▼▼▼

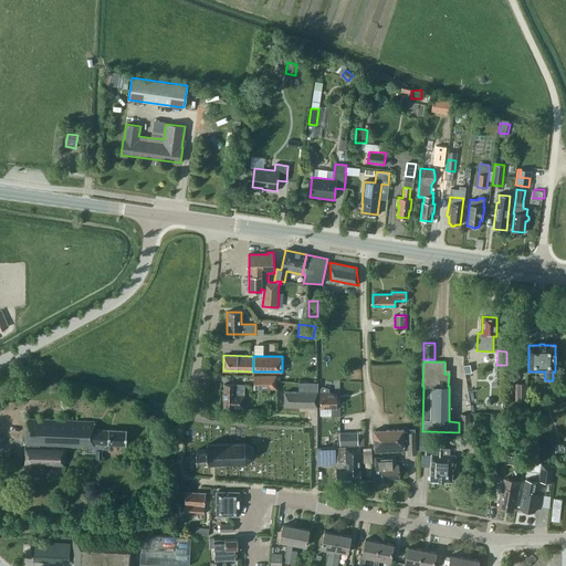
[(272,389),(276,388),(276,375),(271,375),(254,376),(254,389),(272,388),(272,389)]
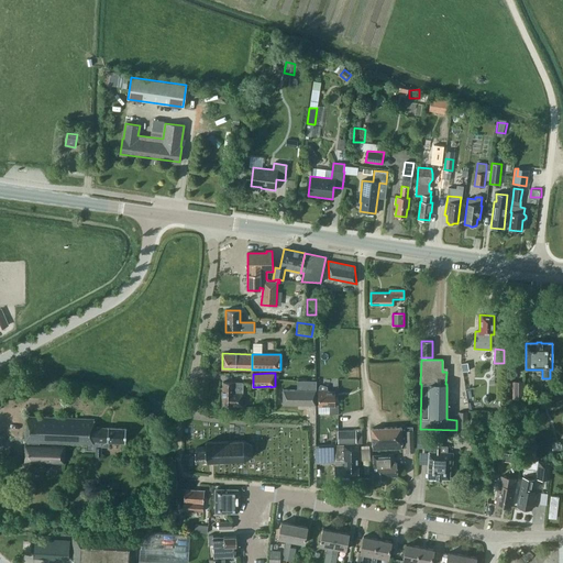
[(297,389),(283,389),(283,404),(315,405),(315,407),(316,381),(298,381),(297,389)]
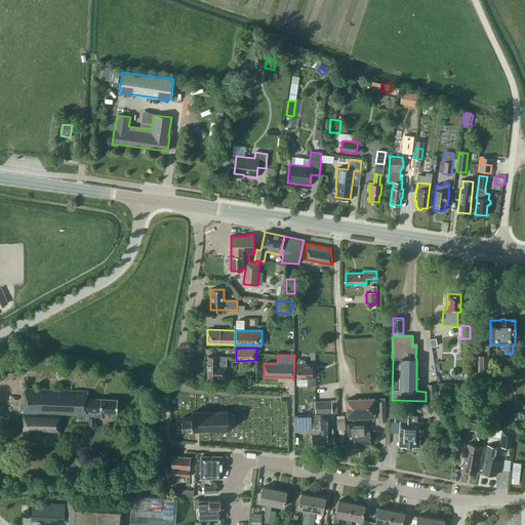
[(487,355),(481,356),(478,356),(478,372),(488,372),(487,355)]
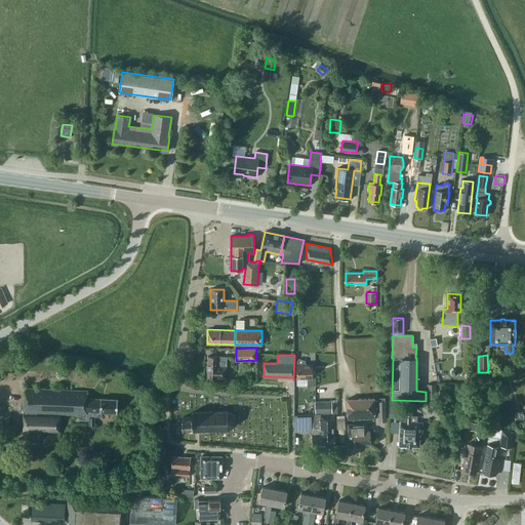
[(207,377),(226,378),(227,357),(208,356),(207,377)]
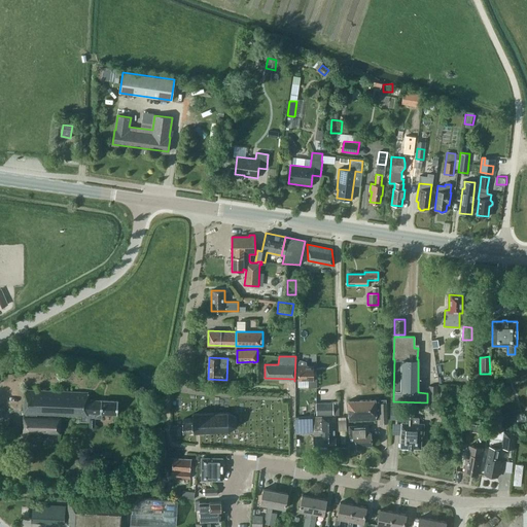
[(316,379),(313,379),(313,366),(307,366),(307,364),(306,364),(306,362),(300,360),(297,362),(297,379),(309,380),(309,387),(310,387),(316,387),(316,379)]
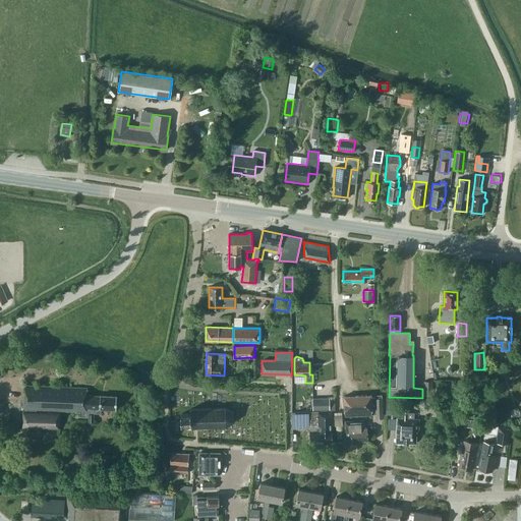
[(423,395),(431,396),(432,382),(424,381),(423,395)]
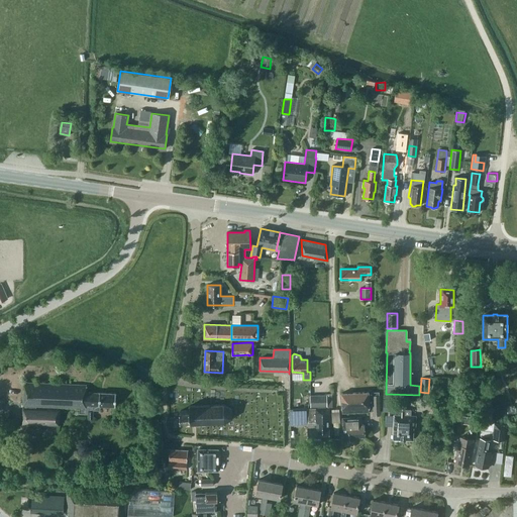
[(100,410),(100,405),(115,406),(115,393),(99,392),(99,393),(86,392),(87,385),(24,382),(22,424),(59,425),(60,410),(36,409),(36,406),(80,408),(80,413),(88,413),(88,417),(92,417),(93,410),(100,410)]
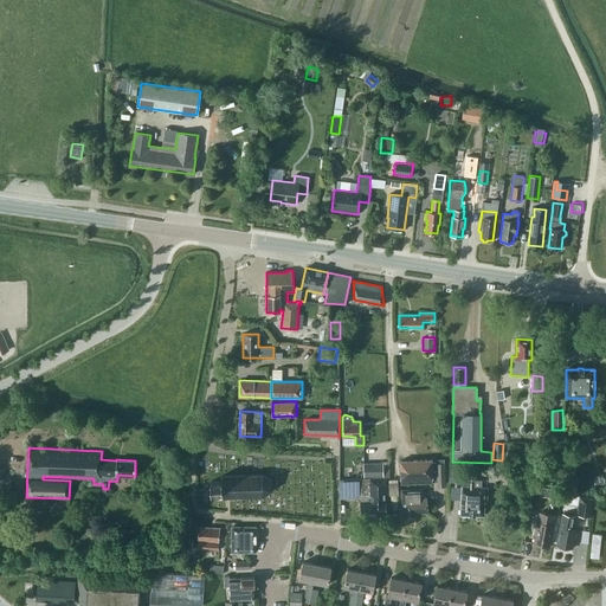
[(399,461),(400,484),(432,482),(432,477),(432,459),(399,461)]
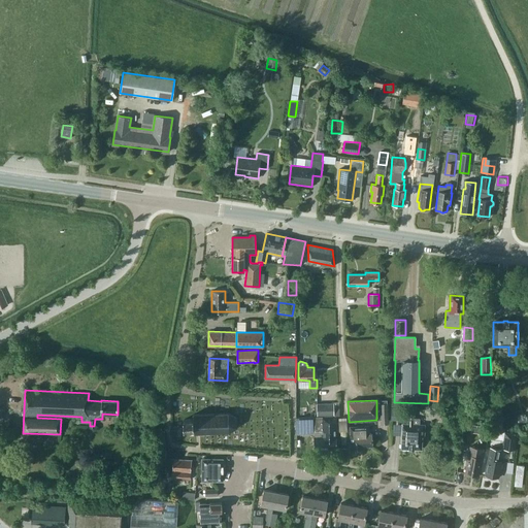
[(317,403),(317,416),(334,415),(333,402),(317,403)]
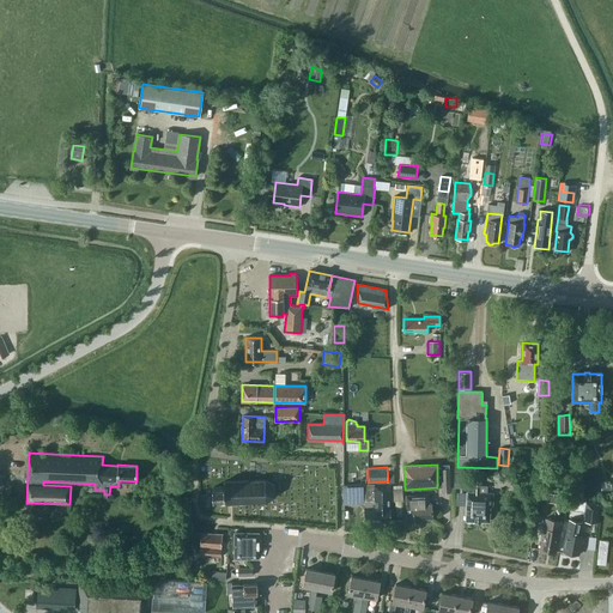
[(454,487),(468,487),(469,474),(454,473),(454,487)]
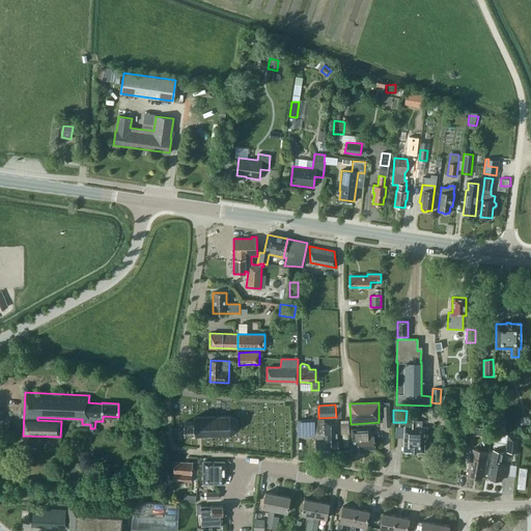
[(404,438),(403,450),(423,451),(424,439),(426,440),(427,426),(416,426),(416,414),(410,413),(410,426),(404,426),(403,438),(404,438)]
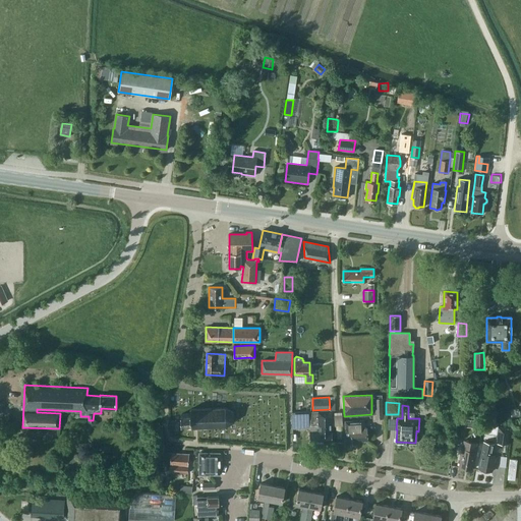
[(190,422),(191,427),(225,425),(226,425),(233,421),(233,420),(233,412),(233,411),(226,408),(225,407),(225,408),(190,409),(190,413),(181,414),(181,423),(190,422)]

▲▲▲

Leave the pictures out and set down the rest of the listing above exactly.

* Exercise output:
[(272,389),(276,388),(276,375),(271,375),(254,376),(254,389),(272,388),(272,389)]
[(297,389),(283,389),(283,404),(315,405),(315,407),(316,381),(298,381),(297,389)]
[(487,355),(481,356),(478,356),(478,372),(488,372),(487,355)]
[(207,377),(226,378),(227,357),(208,356),(207,377)]
[(316,379),(313,379),(313,366),(307,366),(307,364),(306,364),(306,362),(300,360),(297,362),(297,379),(309,380),(309,387),(310,387),(316,387),(316,379)]
[(423,395),(431,396),(432,382),(424,381),(423,395)]
[(100,410),(100,405),(115,406),(115,393),(99,392),(99,393),(86,392),(87,385),(24,382),(22,424),(59,425),(60,410),(36,409),(36,406),(80,408),(80,413),(88,413),(88,417),(92,417),(93,410),(100,410)]
[(399,461),(400,484),(432,482),(432,477),(432,459),(399,461)]
[(317,403),(317,416),(334,415),(333,402),(317,403)]
[(454,487),(468,487),(469,474),(454,473),(454,487)]
[(404,438),(403,450),(423,451),(424,439),(426,440),(427,426),(416,426),(416,414),(410,413),(410,426),(404,426),(403,438),(404,438)]
[(190,422),(191,427),(225,425),(226,425),(233,421),(233,420),(233,412),(233,411),(226,408),(225,407),(225,408),(190,409),(190,413),(181,414),(181,423),(190,422)]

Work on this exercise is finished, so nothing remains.